* **What you have to do**
Reproduce the data exactly as given, except for any images.

* **Given information**

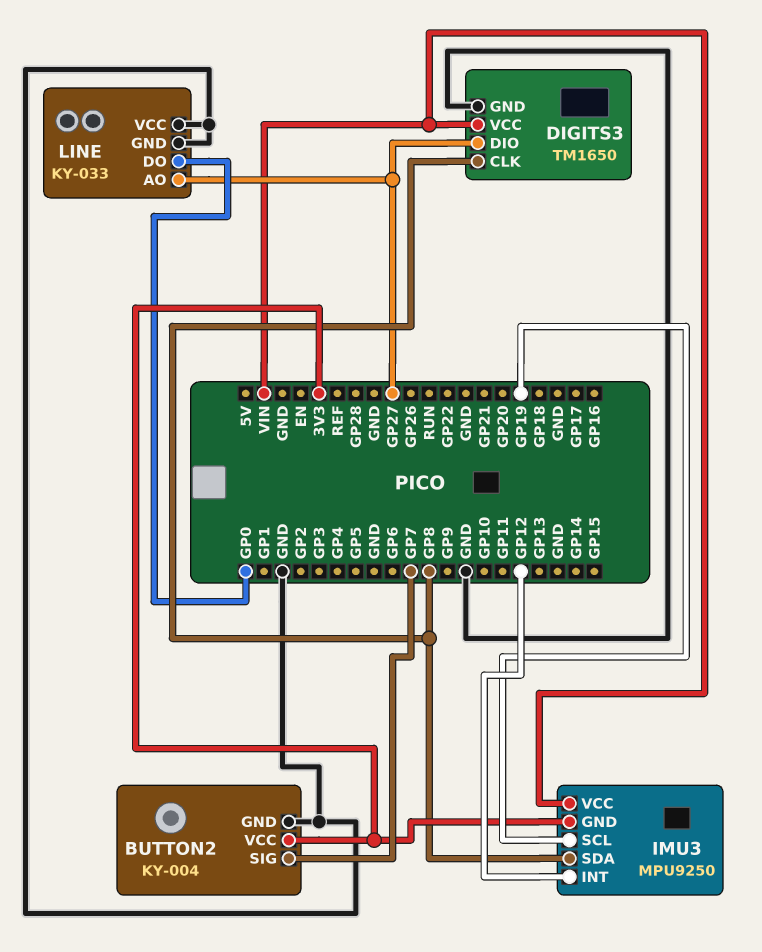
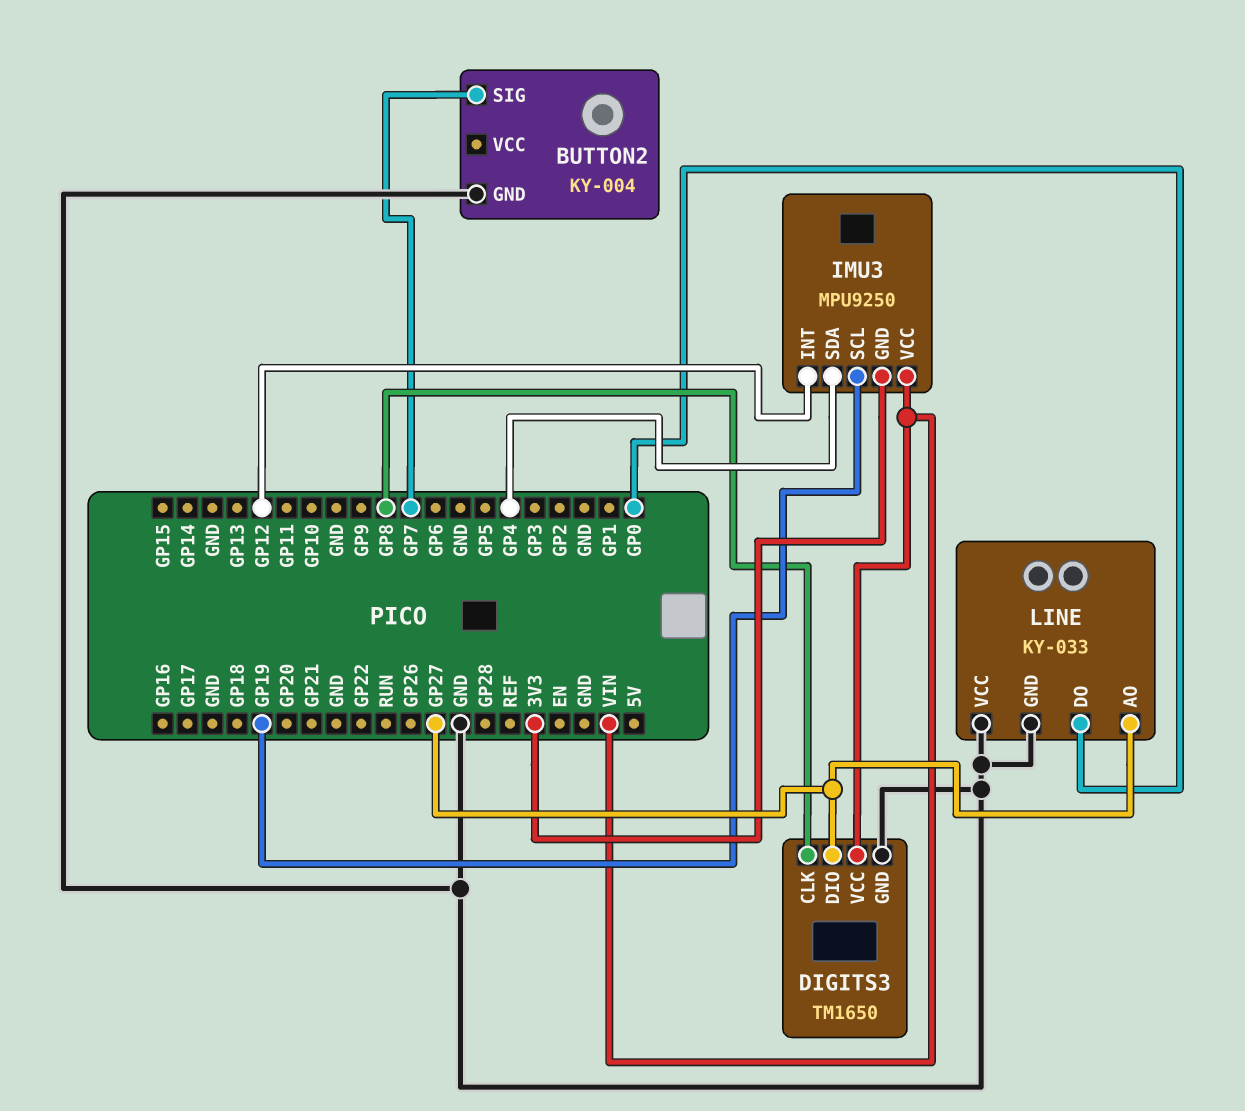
BUTTON2 pin VCC: 3V3 -> none
IMU3 pin SDA: GP8 -> GP4

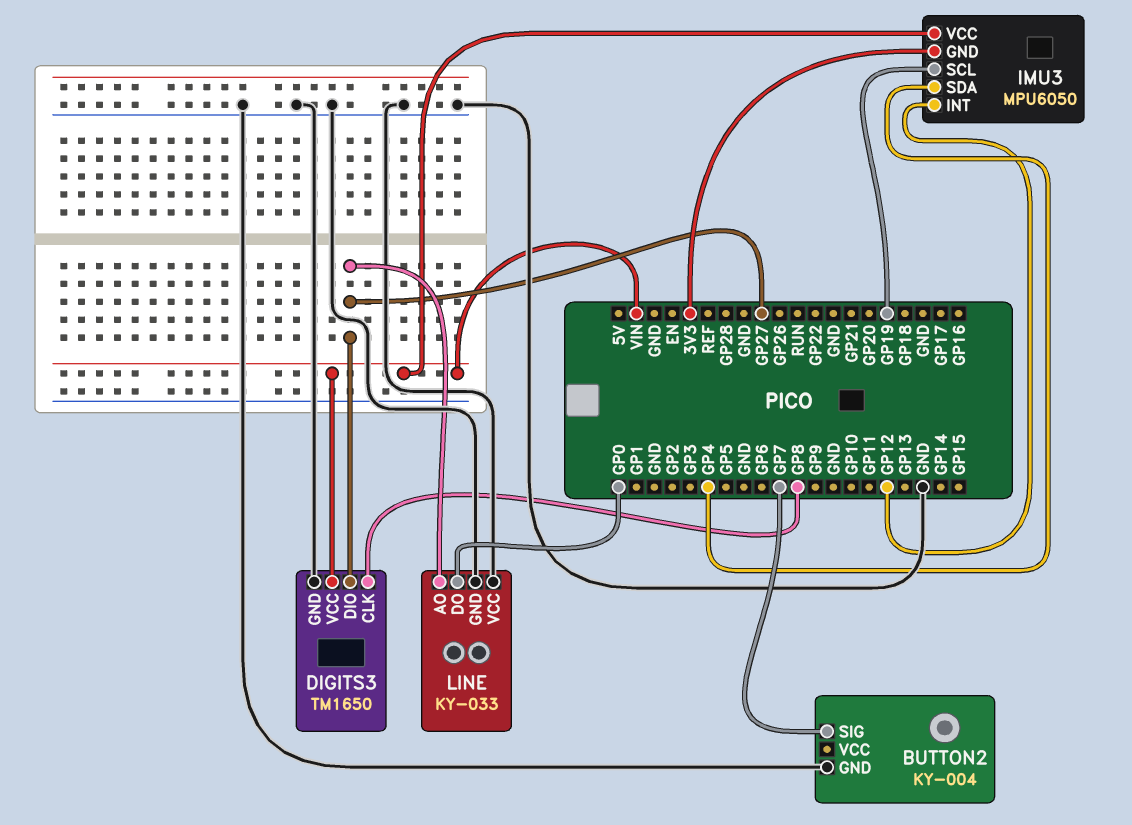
IMU3: MPU9250 -> MPU6050

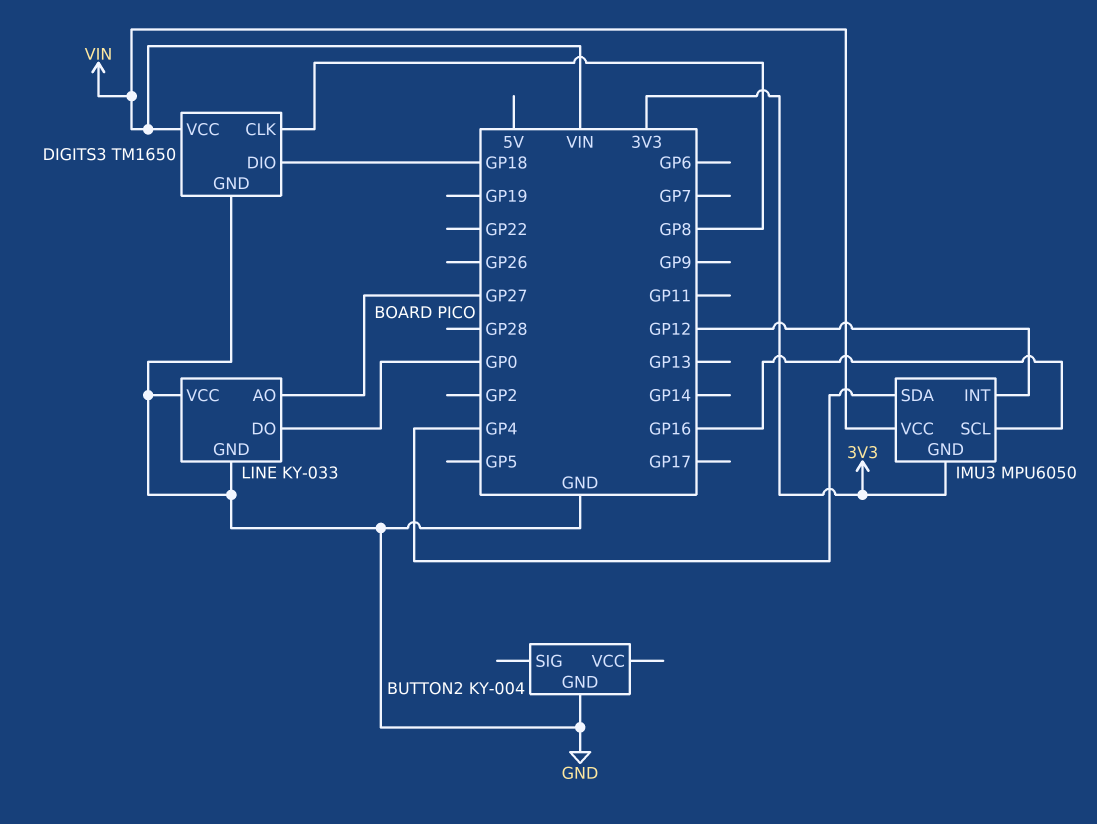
BUTTON2 pin SIG: GP7 -> none
DIGITS3 pin DIO: GP27 -> GP18
IMU3 pin SCL: GP19 -> GP16

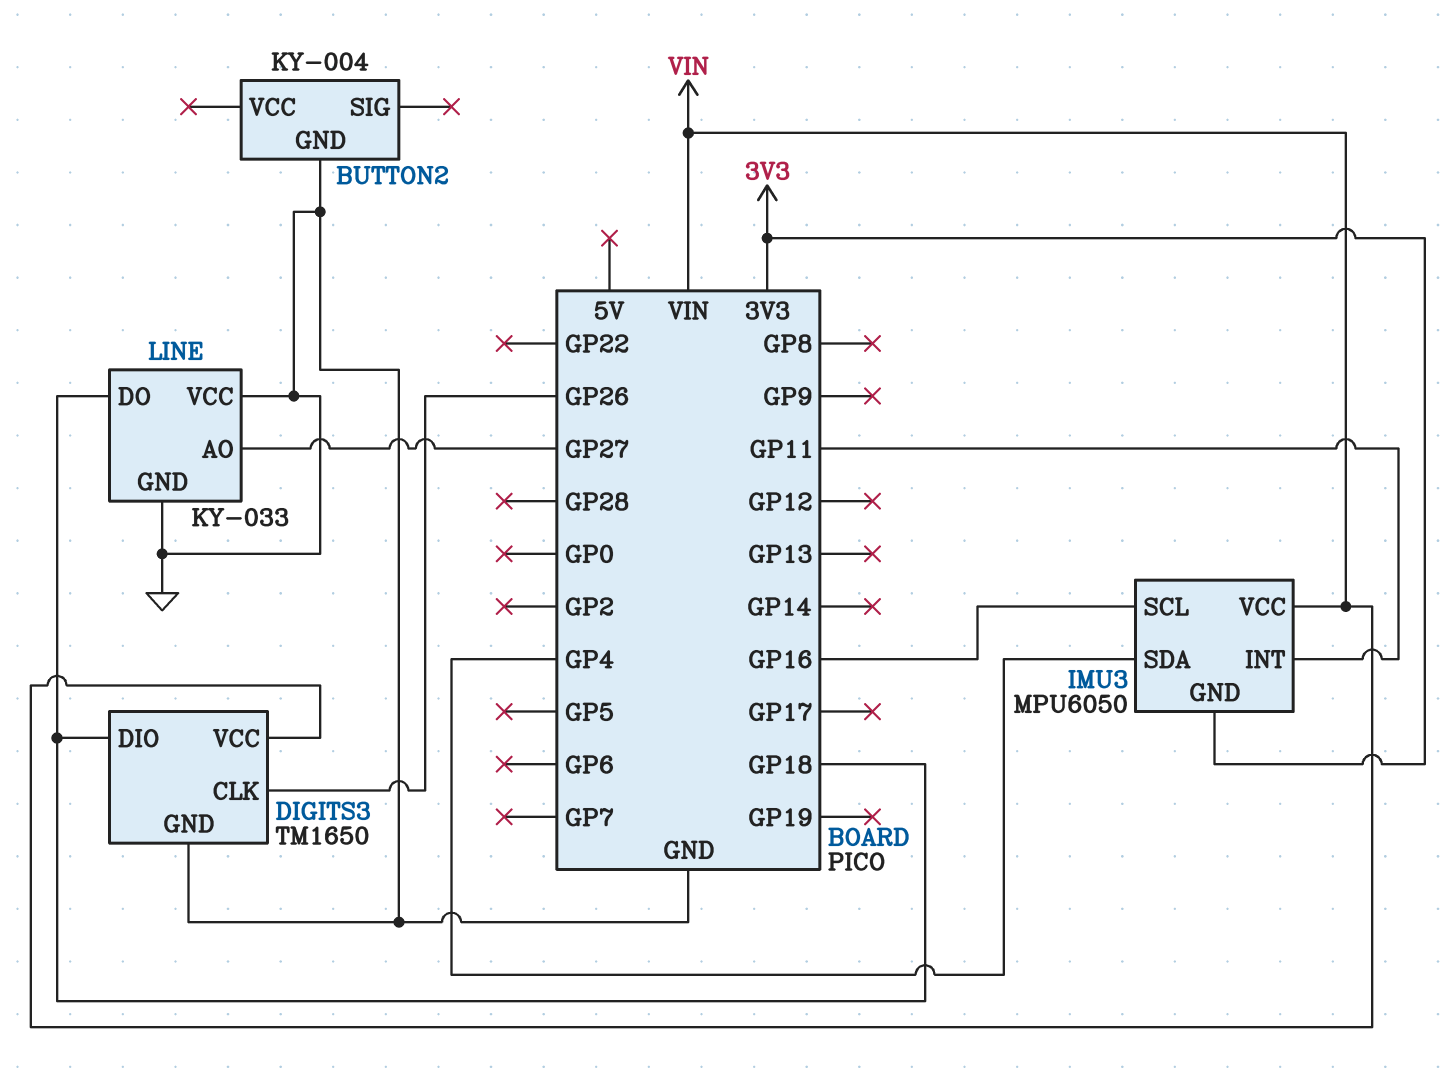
DIGITS3 pin CLK: GP8 -> GP26
IMU3 pin INT: GP12 -> GP11
LINE pin DO: GP0 -> GP18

* **Result for this task**
BUTTON2 pin VCC: 3V3 -> none
IMU3 pin SDA: GP8 -> GP4

IMU3: MPU9250 -> MPU6050

BUTTON2 pin SIG: GP7 -> none
DIGITS3 pin DIO: GP27 -> GP18
IMU3 pin SCL: GP19 -> GP16

DIGITS3 pin CLK: GP8 -> GP26
IMU3 pin INT: GP12 -> GP11
LINE pin DO: GP0 -> GP18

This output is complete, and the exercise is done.